→ REQUIRED ACTION: Restate the listing that follows word for word, without its pictures.

→ ENTRIES SUPPLIED:
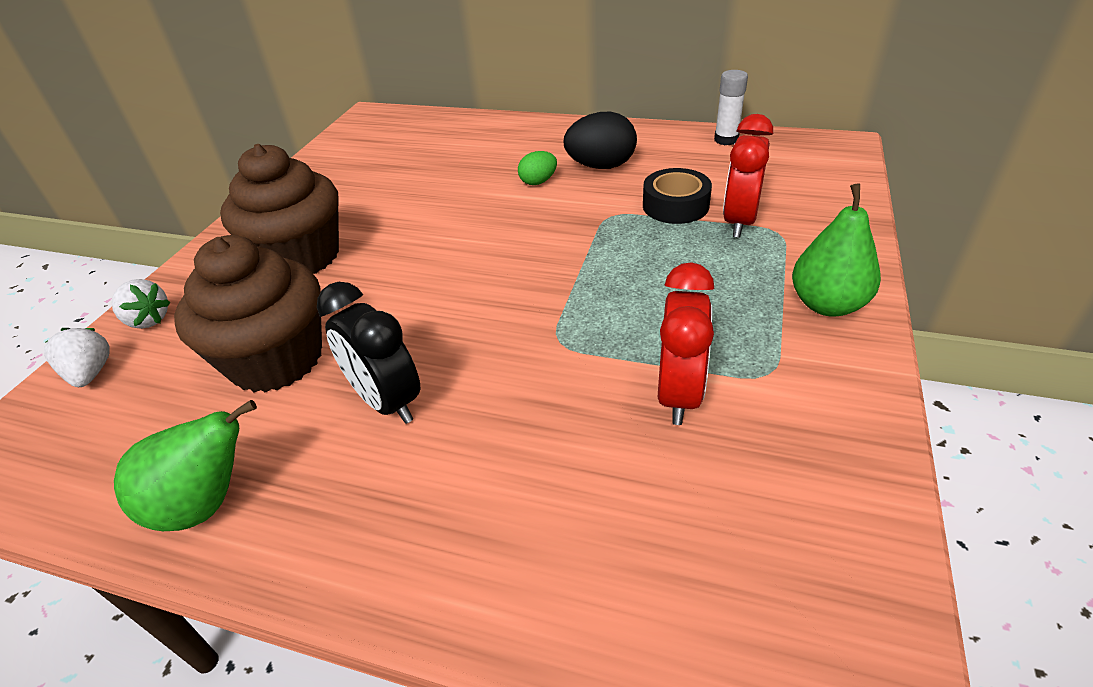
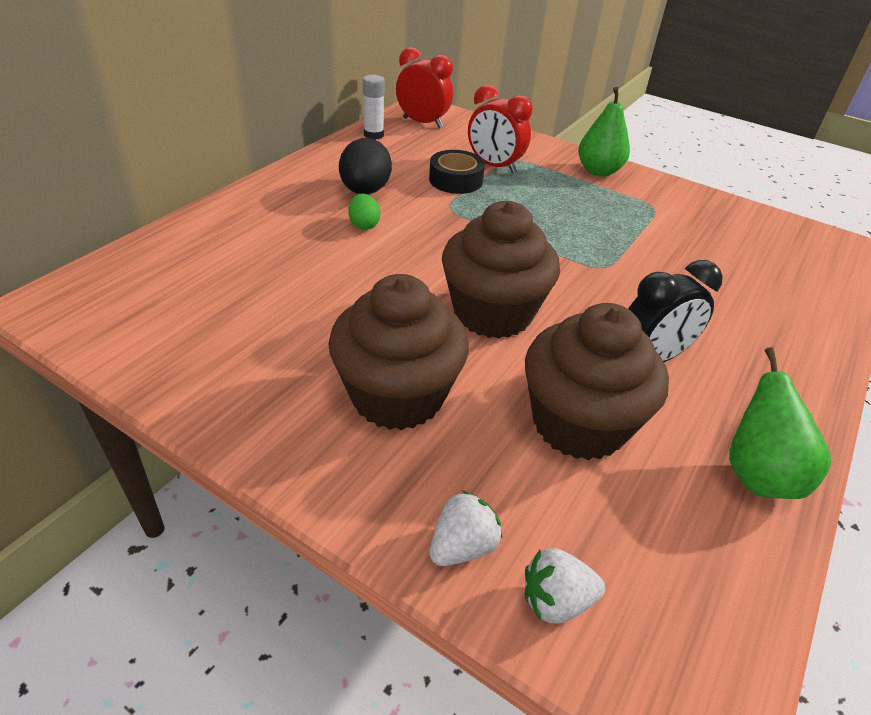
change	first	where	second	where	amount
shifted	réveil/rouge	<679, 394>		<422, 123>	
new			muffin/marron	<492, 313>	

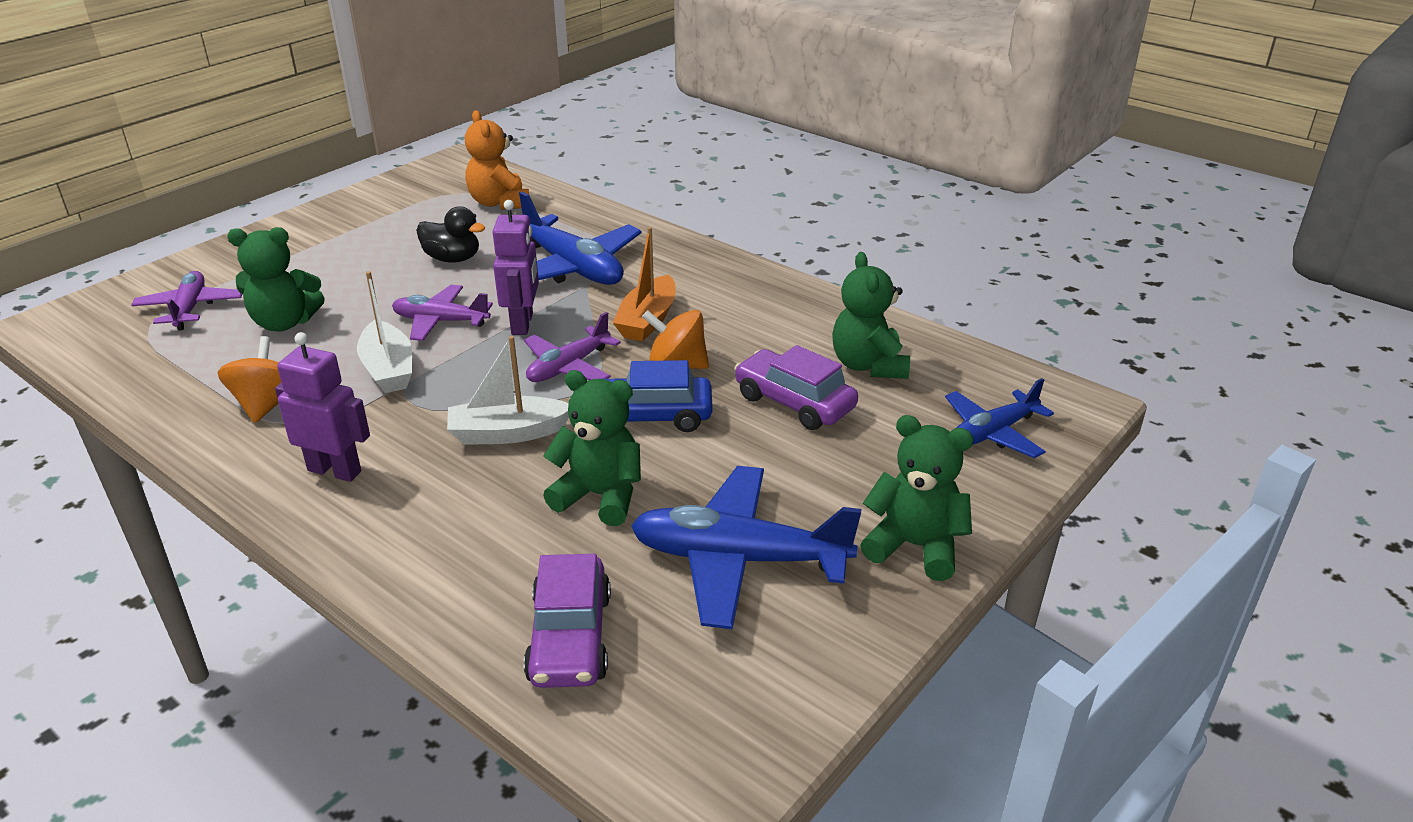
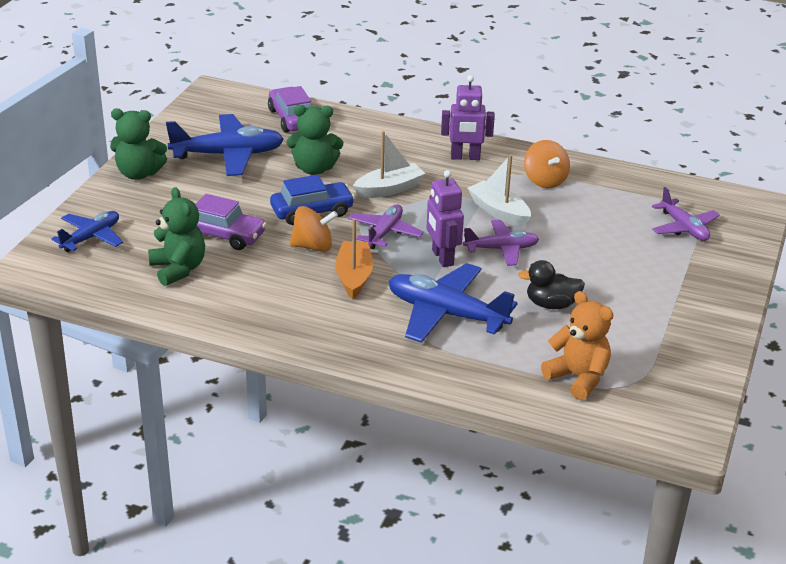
change	first	where	second	where	amount
gone	ours en peluche/vert	<284, 323>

→ ANSWER SECTION:
change	first	where	second	where	amount
shifted	réveil/rouge	<679, 394>		<422, 123>	
new			muffin/marron	<492, 313>	

change	first	where	second	where	amount
gone	ours en peluche/vert	<284, 323>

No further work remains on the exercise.